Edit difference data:
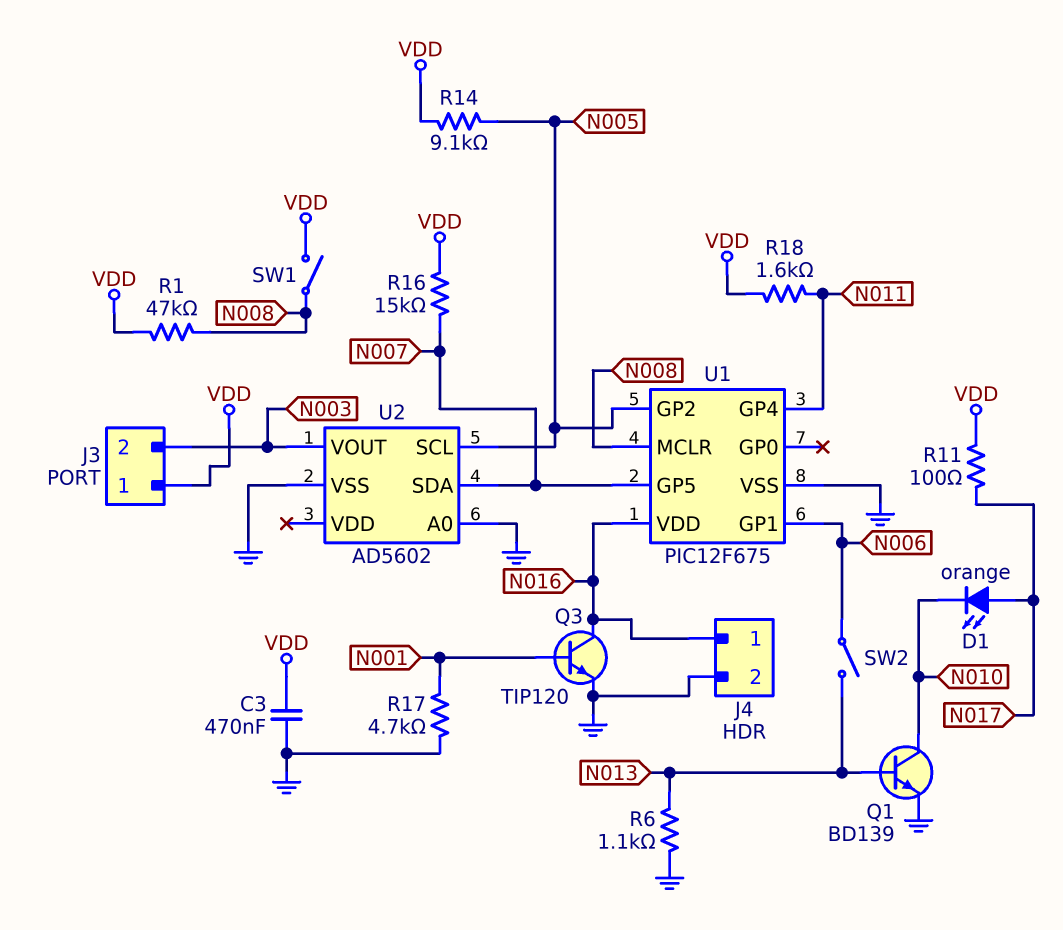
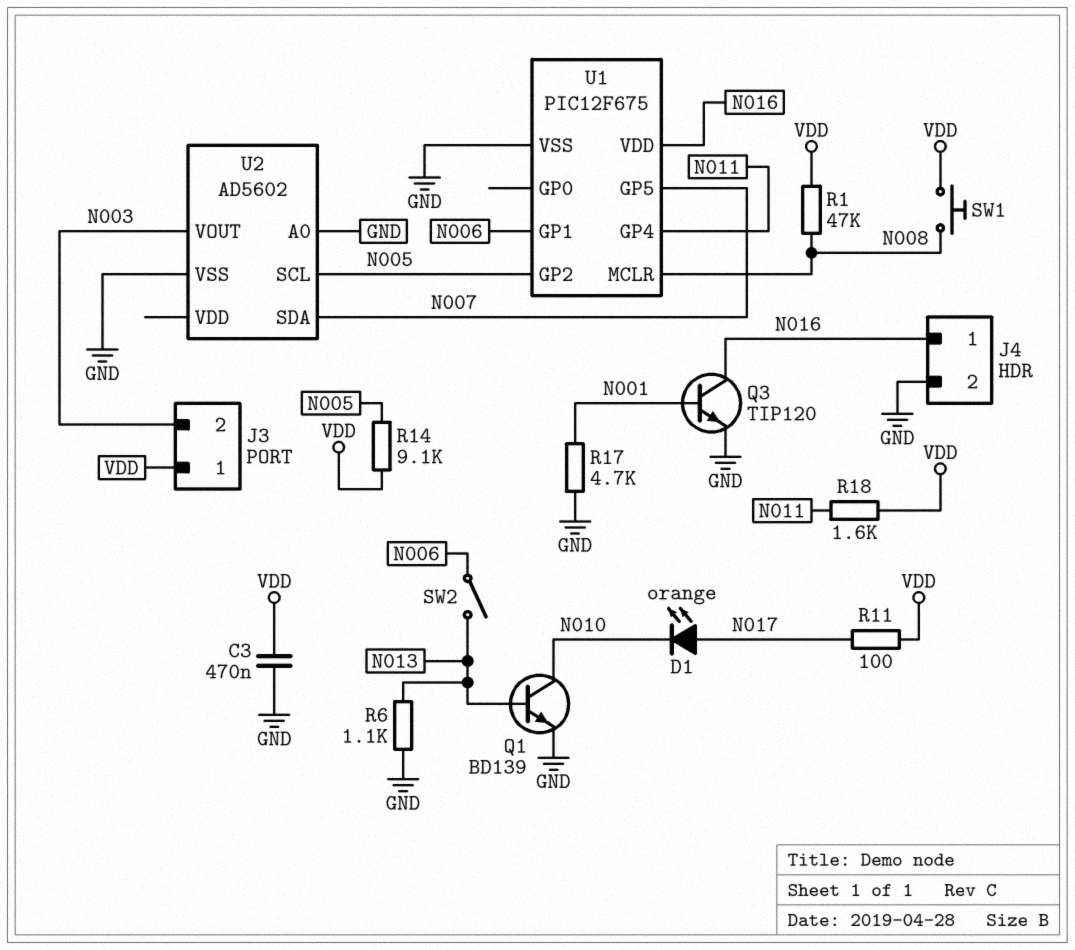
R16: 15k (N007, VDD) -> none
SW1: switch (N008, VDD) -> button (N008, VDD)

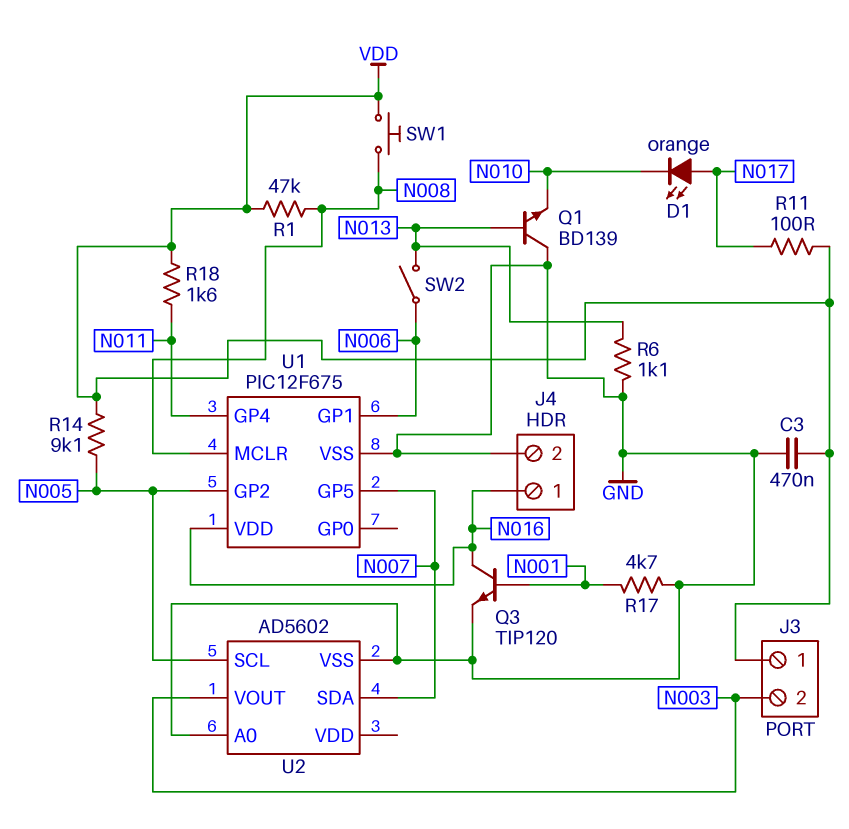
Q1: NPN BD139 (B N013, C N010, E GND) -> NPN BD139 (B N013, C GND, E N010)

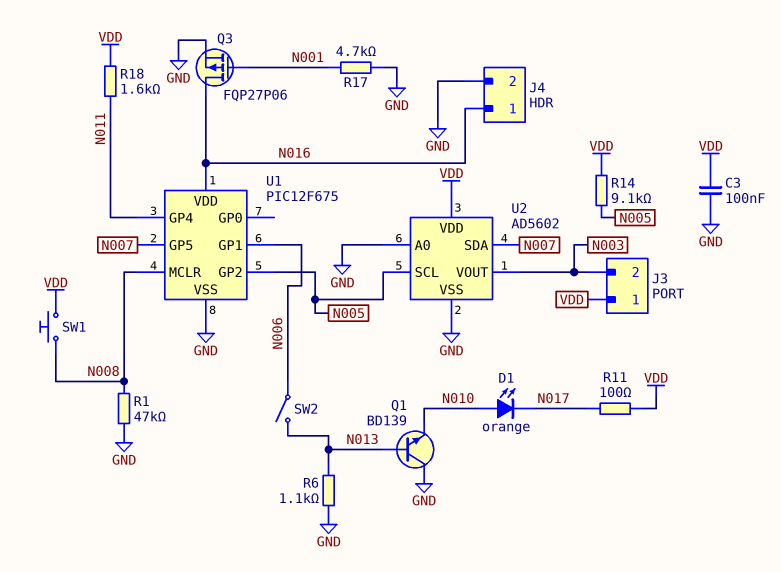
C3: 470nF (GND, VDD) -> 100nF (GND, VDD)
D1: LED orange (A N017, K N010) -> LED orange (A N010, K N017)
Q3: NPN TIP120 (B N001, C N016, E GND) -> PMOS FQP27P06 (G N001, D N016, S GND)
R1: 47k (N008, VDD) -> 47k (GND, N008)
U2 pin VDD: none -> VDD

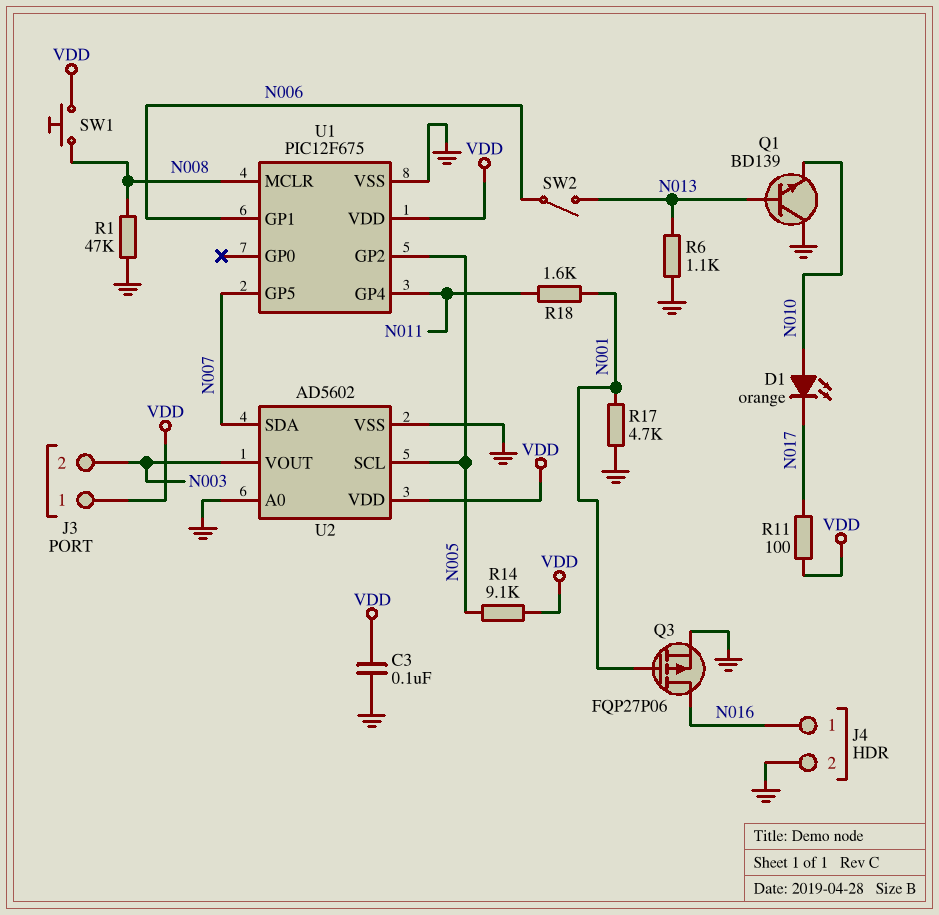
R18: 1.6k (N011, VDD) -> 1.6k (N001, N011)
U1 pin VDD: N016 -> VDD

### Directions for this task
With all pictures excluded, output exactly the lines from the one containing "U2 pin VDD: none -> VDD" through the final line of the entries, inclusive.

### Answer below
U2 pin VDD: none -> VDD

R18: 1.6k (N011, VDD) -> 1.6k (N001, N011)
U1 pin VDD: N016 -> VDD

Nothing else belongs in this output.